# HOW TO COMPLETE THIS TASK
Please copy each line of the listing below in which the word "yellow" appears.
### SOURCE MATERIAL ###
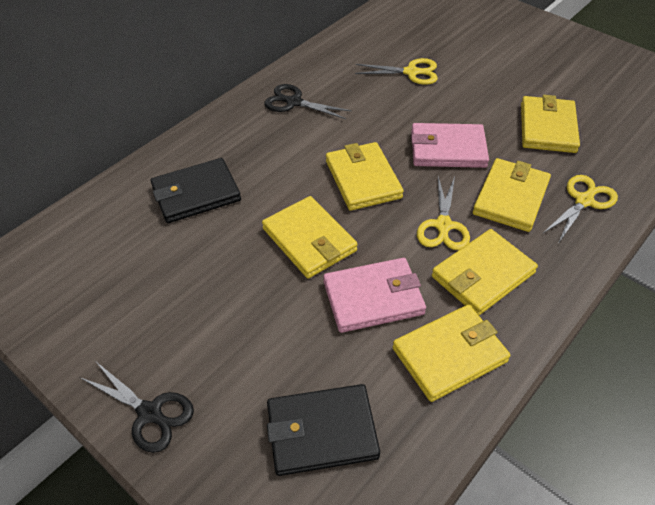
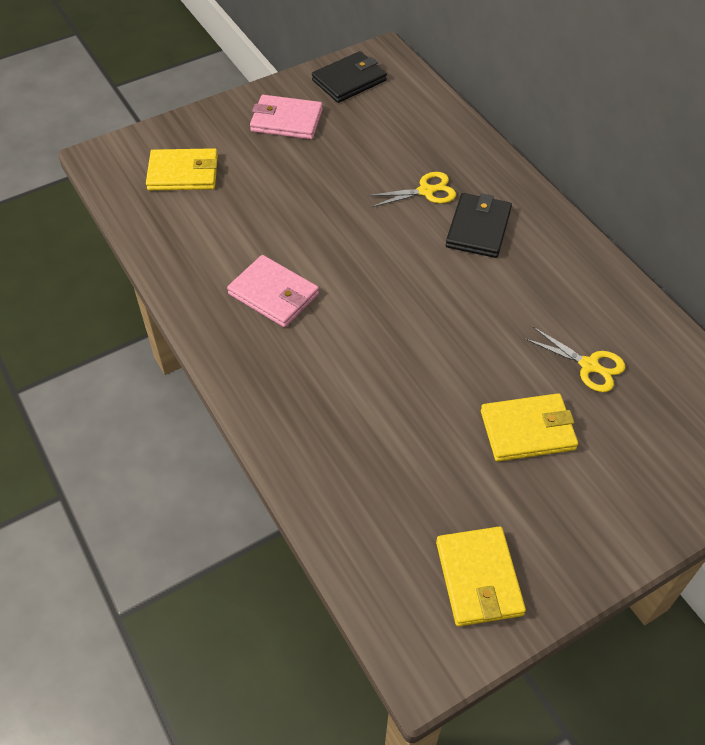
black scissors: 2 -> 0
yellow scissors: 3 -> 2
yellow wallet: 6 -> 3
###
### SOURCE MATERIAL ###
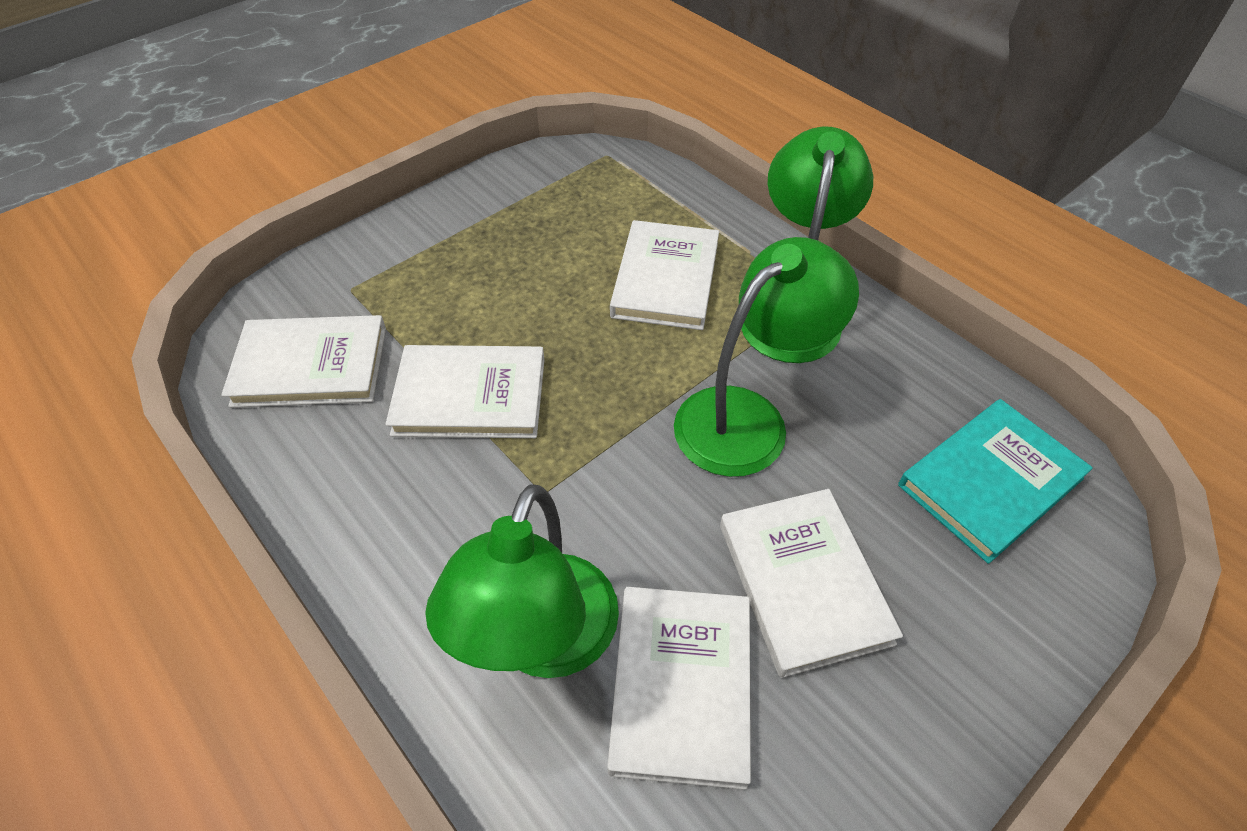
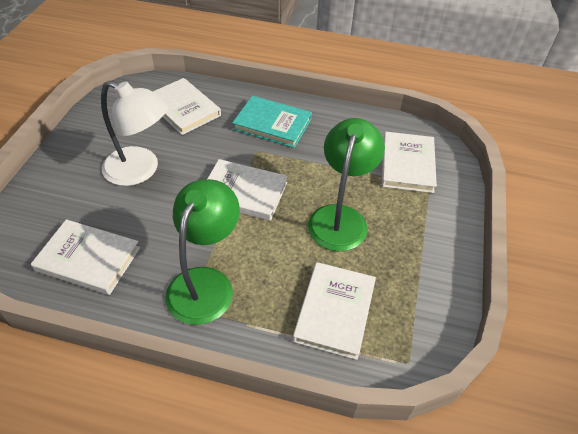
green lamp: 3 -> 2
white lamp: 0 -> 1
###
### SOURCE MATERIAL ###
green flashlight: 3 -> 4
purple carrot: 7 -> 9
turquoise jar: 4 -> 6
###
# SOLUTION TO THE EXERCISE
yellow scissors: 3 -> 2
yellow wallet: 6 -> 3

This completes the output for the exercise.